• [TASK]: Please count the lines below that hold the word "GATE" and give the count without any other text.

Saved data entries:
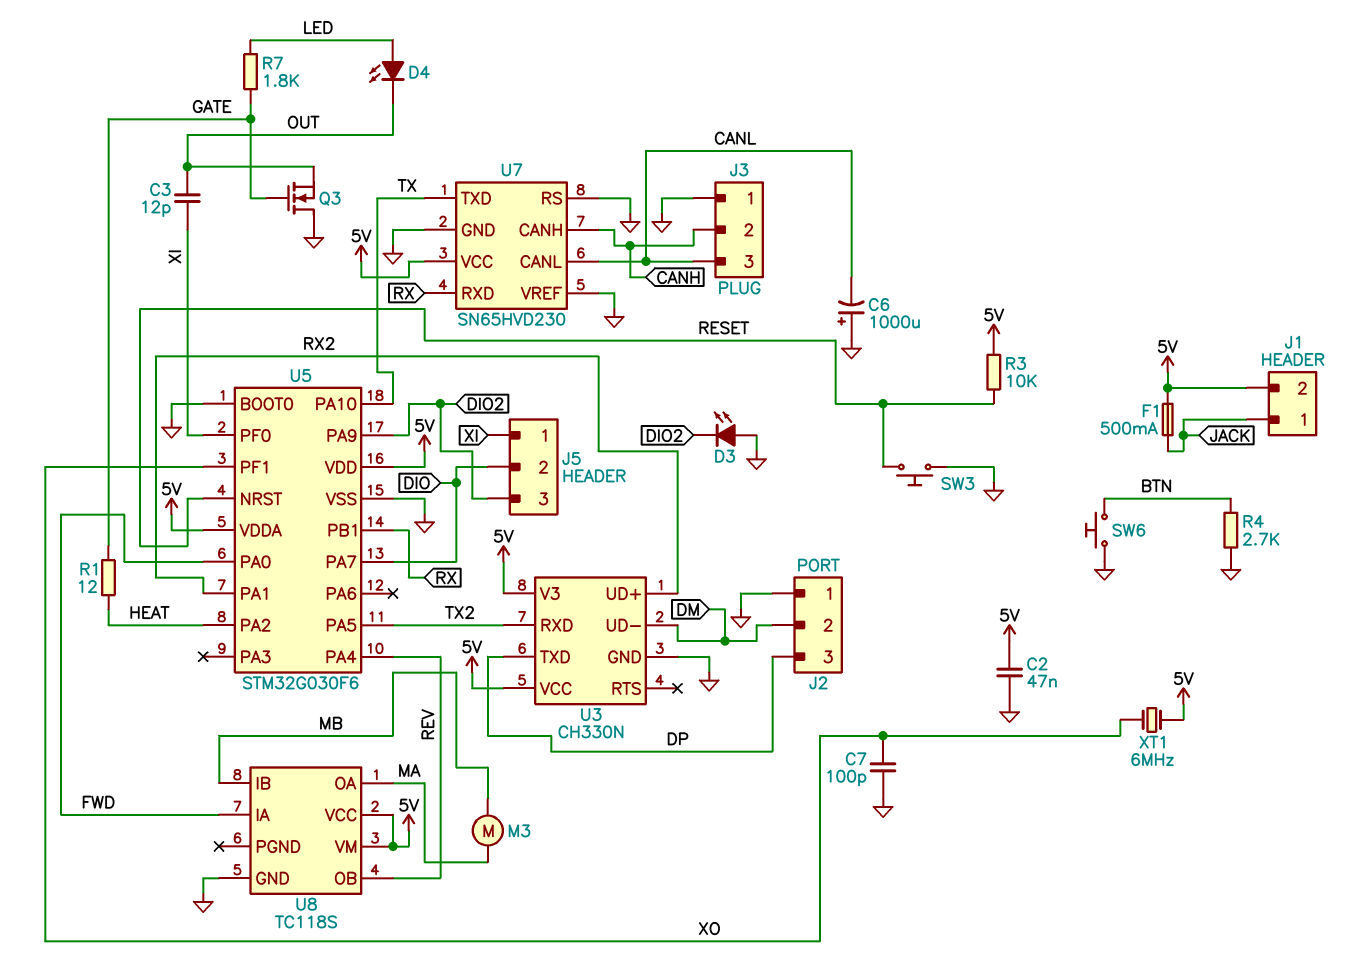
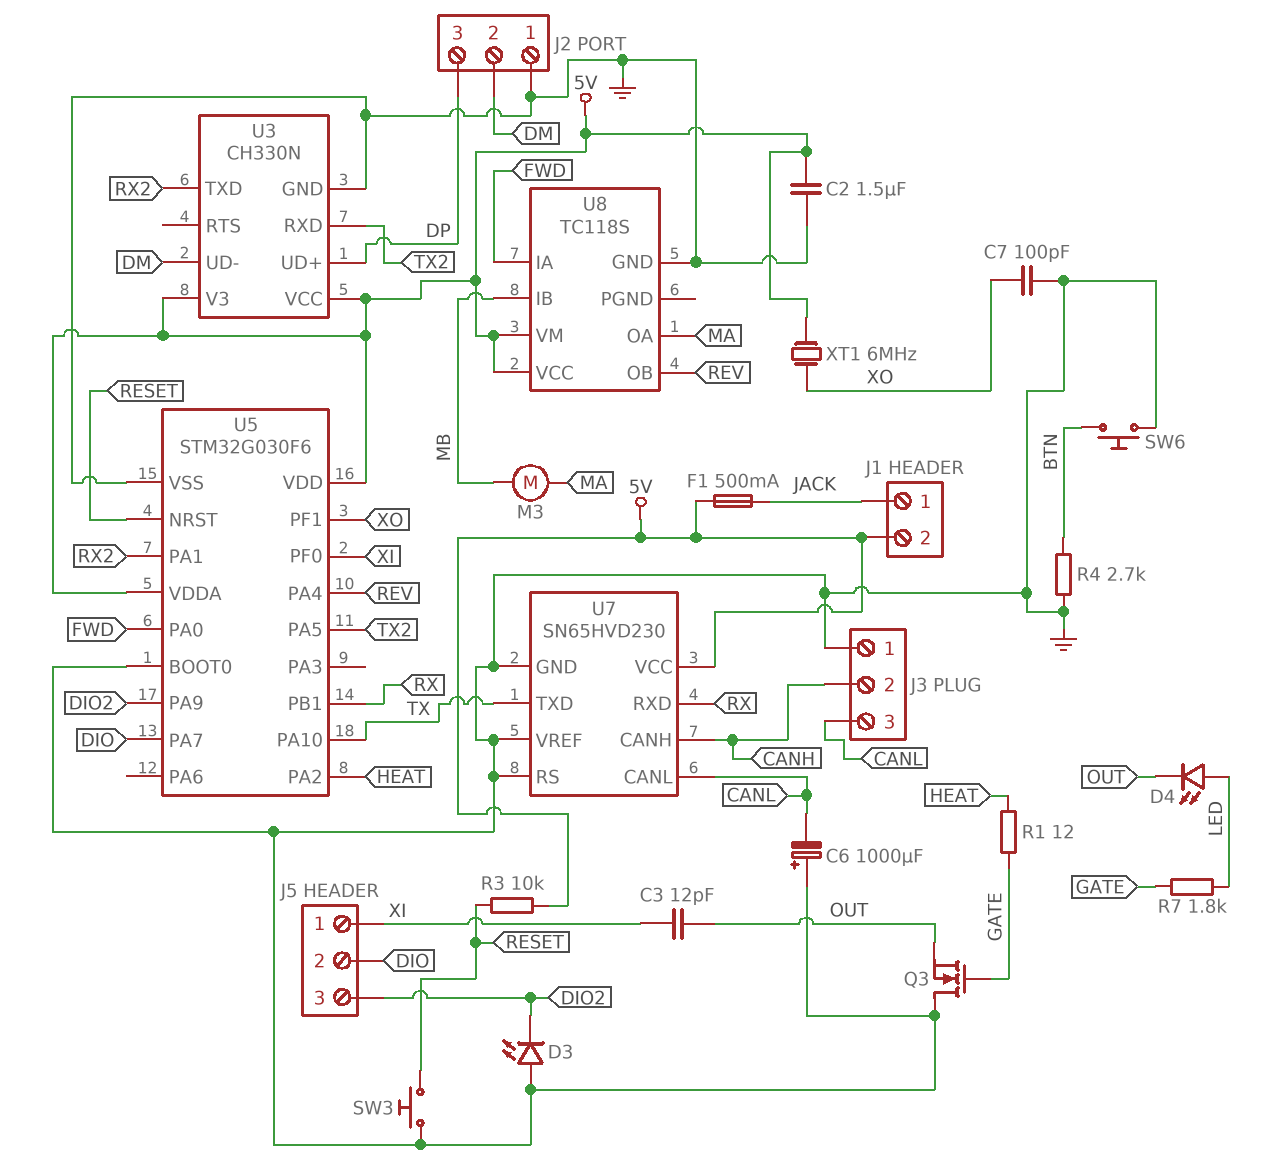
C2: 47nF (5V, GND) -> 1.5uF (5V, GND)
U3 pin TXD: DP -> RX2
U3 pin UD+: RX2 -> DP

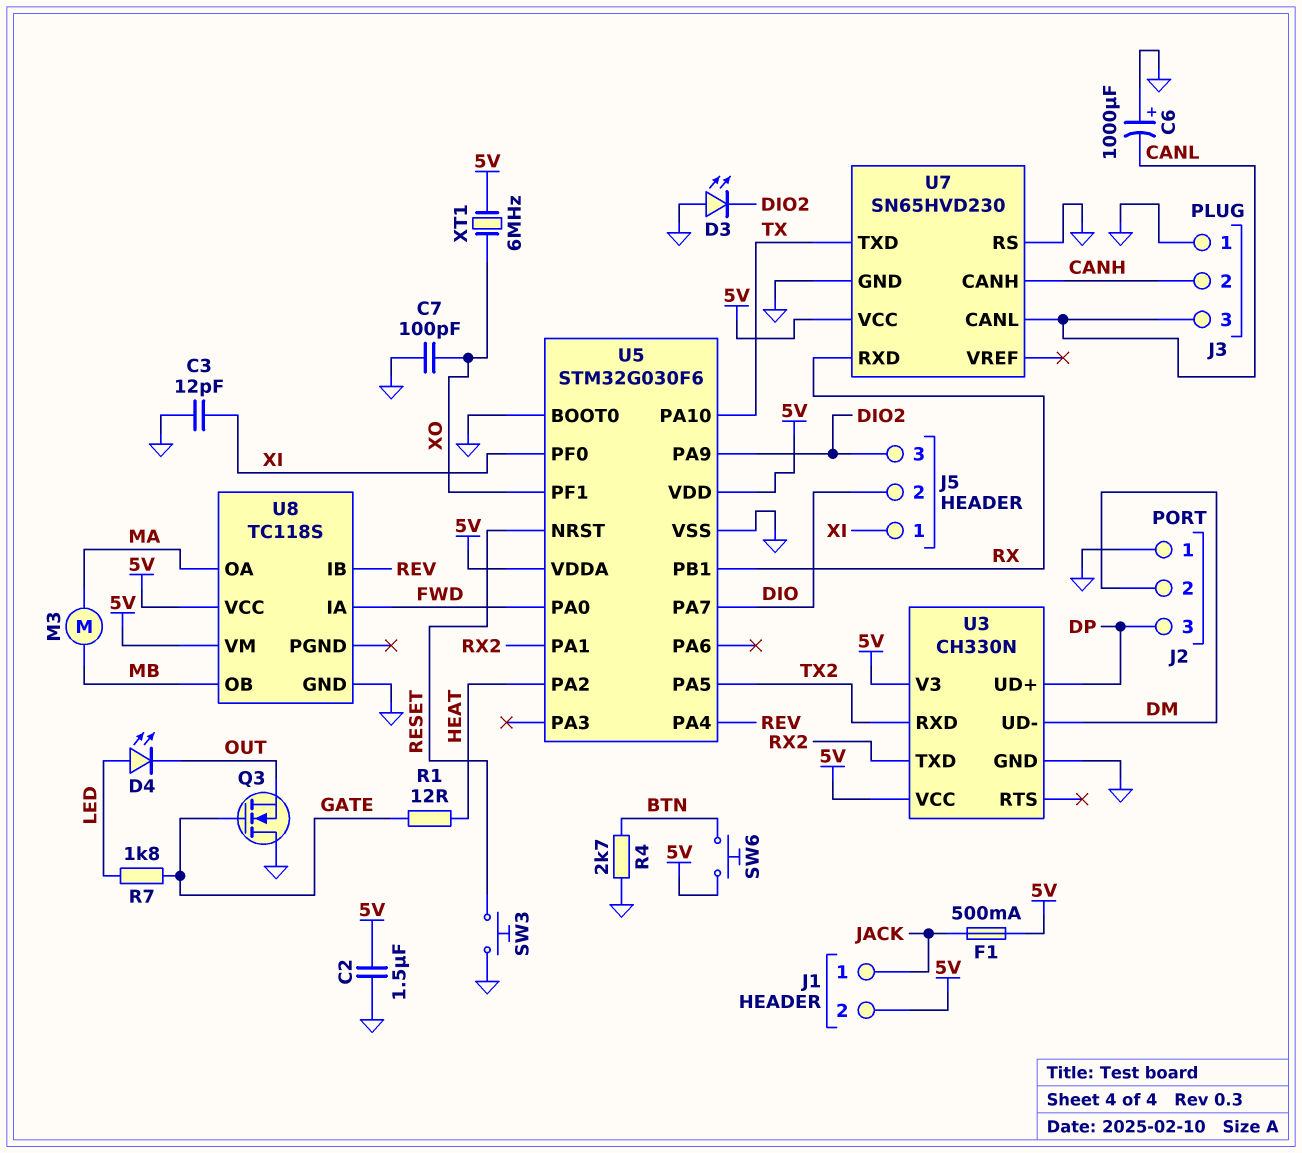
C3: 12pF (OUT, XI) -> 12pF (GND, XI)
R3: 10k (5V, RESET) -> none
SW6: button (BTN, GND) -> button (5V, BTN)
U7 pin VREF: GND -> none
U8 pin IB: MB -> REV
U8 pin OB: REV -> MB

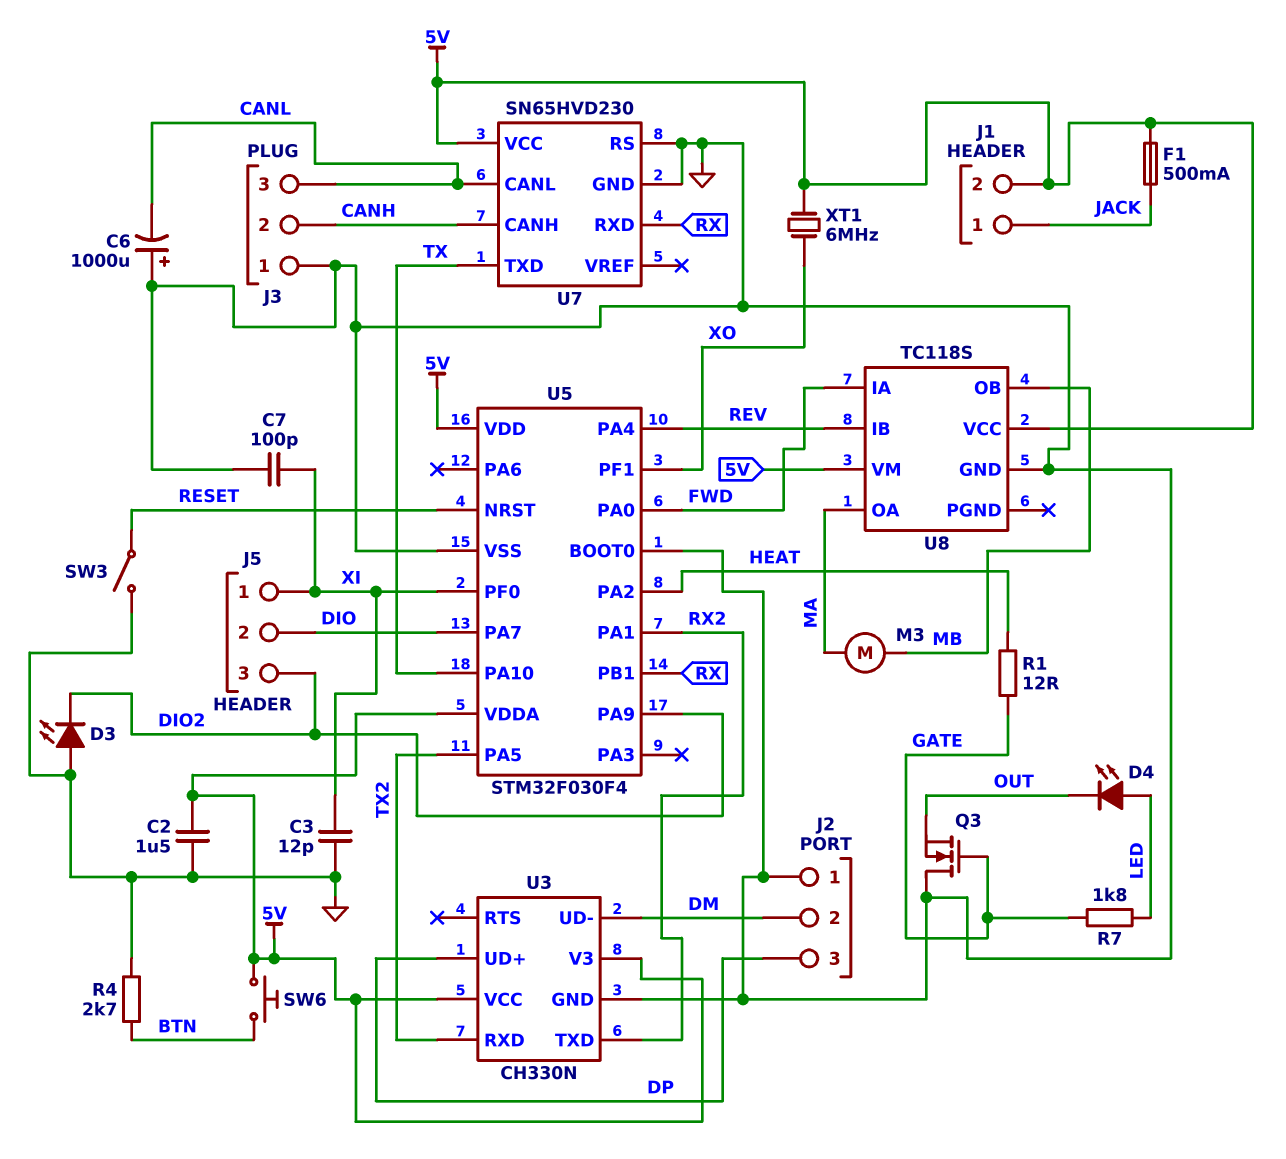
C7: 100pF (GND, XO) -> 100pF (GND, XI)
SW3: button (GND, RESET) -> switch (GND, RESET)
U5: STM32G030F6 -> STM32F030F4

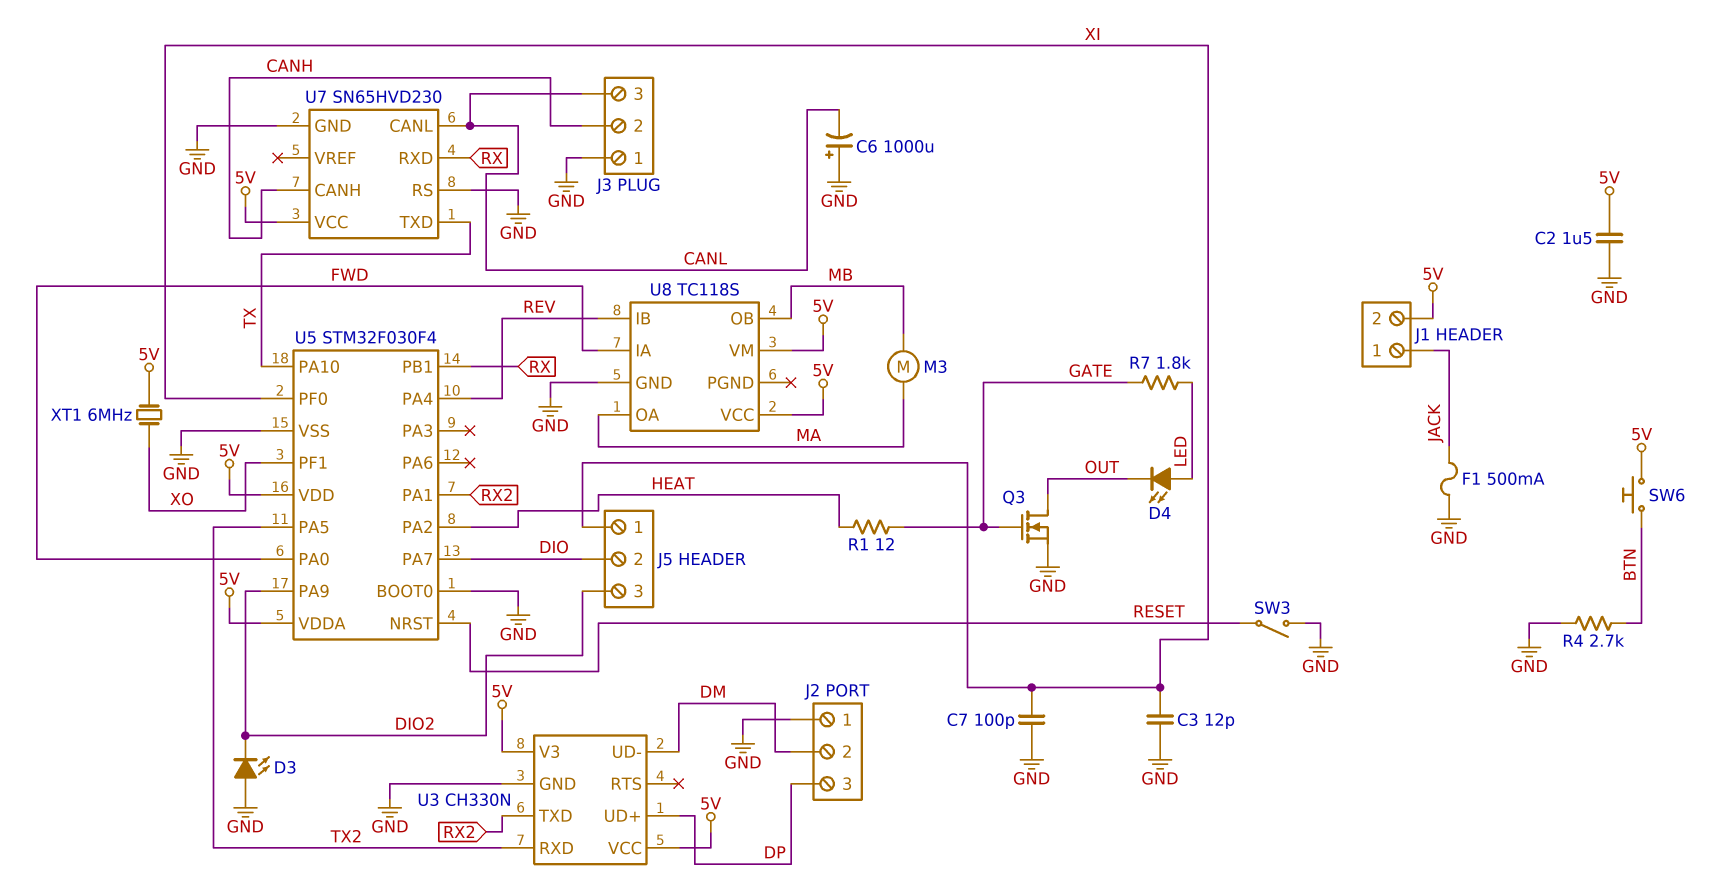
F1: 500mA (5V, JACK) -> 500mA (GND, JACK)
Q3: NMOS (G GATE, D GND, S OUT) -> NMOS (G GATE, D OUT, S GND)

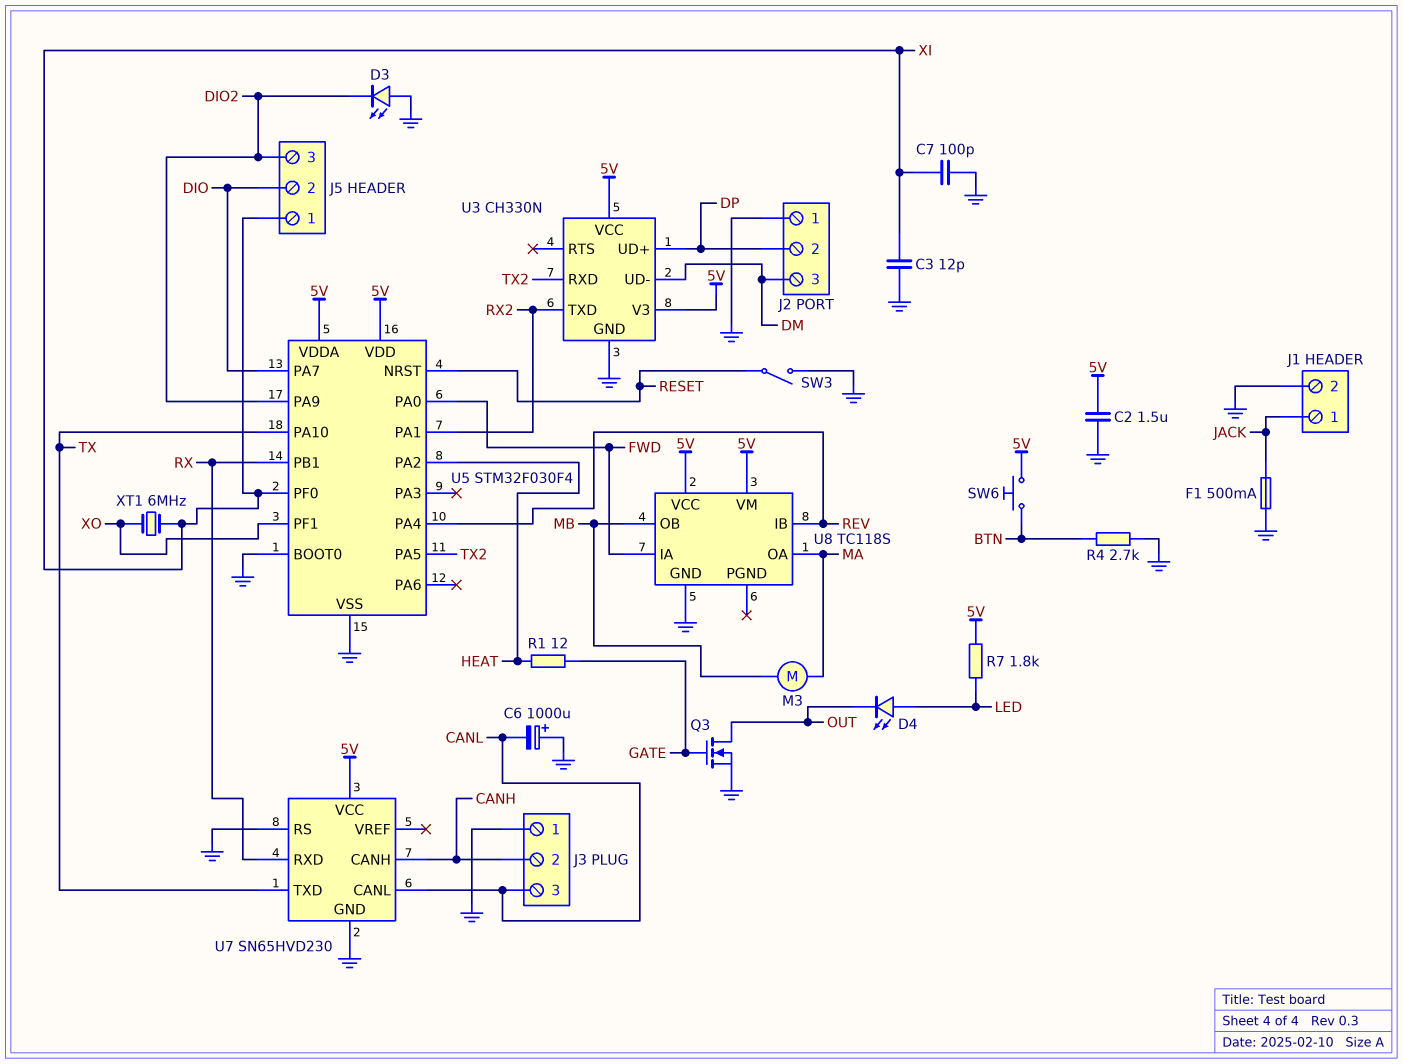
J1 pin 2: 5V -> GND
J2 pin 2: DM -> DP
J2 pin 3: DP -> DM
R7: 1.8k (GATE, LED) -> 1.8k (5V, LED)
XT1: 6MHz (5V, XO) -> 6MHz (XI, XO)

• [SOLUTION FOR THIS EXERCISE]: 2